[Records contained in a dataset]
* * * * *

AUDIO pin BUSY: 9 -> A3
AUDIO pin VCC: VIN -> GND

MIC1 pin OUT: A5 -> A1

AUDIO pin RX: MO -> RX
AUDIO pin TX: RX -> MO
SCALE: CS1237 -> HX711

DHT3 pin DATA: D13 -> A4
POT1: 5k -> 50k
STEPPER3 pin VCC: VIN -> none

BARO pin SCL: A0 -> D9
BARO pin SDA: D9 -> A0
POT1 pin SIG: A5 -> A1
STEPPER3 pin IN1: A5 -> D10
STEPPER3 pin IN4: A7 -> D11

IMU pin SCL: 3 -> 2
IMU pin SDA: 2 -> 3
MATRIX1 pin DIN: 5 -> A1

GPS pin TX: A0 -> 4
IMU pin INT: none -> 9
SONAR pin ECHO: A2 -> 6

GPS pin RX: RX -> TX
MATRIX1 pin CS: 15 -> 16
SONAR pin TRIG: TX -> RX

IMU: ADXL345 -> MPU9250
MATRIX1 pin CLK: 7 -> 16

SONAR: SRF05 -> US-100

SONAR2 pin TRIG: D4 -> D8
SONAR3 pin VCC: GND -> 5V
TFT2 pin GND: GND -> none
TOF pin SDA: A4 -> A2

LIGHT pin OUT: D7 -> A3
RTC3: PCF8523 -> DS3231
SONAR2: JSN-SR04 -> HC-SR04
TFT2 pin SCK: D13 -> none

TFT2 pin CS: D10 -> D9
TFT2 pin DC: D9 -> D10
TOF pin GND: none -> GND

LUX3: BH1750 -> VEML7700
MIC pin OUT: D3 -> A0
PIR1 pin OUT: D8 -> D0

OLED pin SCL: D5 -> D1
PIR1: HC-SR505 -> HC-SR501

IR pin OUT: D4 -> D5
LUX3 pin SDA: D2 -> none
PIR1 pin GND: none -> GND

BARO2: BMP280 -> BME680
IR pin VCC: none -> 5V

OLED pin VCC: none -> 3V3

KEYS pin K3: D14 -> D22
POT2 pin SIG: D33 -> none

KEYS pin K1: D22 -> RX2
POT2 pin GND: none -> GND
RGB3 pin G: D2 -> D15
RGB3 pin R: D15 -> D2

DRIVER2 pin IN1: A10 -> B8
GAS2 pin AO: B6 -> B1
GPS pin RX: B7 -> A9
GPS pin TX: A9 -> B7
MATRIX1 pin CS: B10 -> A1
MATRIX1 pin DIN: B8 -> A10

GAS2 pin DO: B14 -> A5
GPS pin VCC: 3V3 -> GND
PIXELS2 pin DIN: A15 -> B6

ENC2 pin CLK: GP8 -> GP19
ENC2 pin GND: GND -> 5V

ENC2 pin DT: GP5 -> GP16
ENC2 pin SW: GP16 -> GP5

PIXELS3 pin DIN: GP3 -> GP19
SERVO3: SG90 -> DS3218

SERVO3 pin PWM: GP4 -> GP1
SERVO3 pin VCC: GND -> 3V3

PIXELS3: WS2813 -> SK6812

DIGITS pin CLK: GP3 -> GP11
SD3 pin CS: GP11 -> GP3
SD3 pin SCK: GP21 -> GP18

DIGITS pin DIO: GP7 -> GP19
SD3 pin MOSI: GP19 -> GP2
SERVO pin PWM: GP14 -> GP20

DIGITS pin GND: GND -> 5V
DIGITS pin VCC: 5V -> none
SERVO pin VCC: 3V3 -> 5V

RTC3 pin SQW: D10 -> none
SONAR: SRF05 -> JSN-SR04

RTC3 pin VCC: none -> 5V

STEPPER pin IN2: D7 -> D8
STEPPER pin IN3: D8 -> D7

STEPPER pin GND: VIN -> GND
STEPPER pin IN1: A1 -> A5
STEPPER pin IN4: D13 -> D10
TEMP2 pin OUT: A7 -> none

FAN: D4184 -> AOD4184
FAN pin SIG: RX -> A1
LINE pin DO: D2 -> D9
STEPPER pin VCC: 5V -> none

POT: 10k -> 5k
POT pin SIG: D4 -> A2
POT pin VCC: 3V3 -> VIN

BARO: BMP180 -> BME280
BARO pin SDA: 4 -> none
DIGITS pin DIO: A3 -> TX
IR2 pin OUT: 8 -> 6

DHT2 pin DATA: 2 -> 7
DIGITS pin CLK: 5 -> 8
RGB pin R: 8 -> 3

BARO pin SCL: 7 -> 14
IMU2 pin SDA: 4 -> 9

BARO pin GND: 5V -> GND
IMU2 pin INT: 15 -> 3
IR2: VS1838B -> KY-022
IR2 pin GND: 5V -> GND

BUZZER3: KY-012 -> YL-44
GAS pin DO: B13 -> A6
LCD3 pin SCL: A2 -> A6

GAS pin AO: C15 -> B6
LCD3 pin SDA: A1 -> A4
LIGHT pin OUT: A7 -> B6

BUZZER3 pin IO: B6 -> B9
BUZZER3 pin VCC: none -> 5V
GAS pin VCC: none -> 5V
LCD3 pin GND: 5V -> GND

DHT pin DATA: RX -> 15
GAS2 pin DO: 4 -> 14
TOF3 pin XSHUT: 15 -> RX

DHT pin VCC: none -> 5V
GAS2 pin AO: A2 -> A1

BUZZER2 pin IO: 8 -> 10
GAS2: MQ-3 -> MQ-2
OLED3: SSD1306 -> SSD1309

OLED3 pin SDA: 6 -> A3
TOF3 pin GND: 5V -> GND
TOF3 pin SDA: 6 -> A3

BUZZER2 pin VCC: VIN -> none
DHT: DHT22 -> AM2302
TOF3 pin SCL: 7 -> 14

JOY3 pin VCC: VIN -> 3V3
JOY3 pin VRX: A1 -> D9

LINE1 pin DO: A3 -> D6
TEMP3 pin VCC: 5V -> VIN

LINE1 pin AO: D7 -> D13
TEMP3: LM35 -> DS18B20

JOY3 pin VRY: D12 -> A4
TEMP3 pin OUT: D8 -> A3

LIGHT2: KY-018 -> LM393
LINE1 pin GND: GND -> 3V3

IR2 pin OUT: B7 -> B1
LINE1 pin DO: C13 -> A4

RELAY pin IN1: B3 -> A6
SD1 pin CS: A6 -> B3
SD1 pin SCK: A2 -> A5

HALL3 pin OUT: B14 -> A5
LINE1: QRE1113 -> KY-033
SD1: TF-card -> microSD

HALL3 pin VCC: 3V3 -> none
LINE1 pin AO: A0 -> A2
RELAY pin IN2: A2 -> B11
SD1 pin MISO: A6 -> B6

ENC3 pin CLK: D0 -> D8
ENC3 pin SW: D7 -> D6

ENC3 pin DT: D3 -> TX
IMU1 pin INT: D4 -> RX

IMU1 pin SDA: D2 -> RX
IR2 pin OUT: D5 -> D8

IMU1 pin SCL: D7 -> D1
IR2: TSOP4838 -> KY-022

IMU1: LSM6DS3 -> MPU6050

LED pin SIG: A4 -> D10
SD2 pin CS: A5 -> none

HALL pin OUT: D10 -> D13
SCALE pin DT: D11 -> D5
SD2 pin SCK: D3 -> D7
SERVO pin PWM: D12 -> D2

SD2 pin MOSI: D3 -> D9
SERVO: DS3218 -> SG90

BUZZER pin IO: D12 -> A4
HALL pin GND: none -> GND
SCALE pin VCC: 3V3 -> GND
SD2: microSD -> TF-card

* * * * *

# Problem to solve
Above are the entries. Output exactly the lines beginning with the line that has "GPS pin TX: A9 -> B7" and ending with the line that has "SERVO3: SG90 -> DS3218".

# Problem solution
GPS pin TX: A9 -> B7
MATRIX1 pin CS: B10 -> A1
MATRIX1 pin DIN: B8 -> A10

GAS2 pin DO: B14 -> A5
GPS pin VCC: 3V3 -> GND
PIXELS2 pin DIN: A15 -> B6

ENC2 pin CLK: GP8 -> GP19
ENC2 pin GND: GND -> 5V

ENC2 pin DT: GP5 -> GP16
ENC2 pin SW: GP16 -> GP5

PIXELS3 pin DIN: GP3 -> GP19
SERVO3: SG90 -> DS3218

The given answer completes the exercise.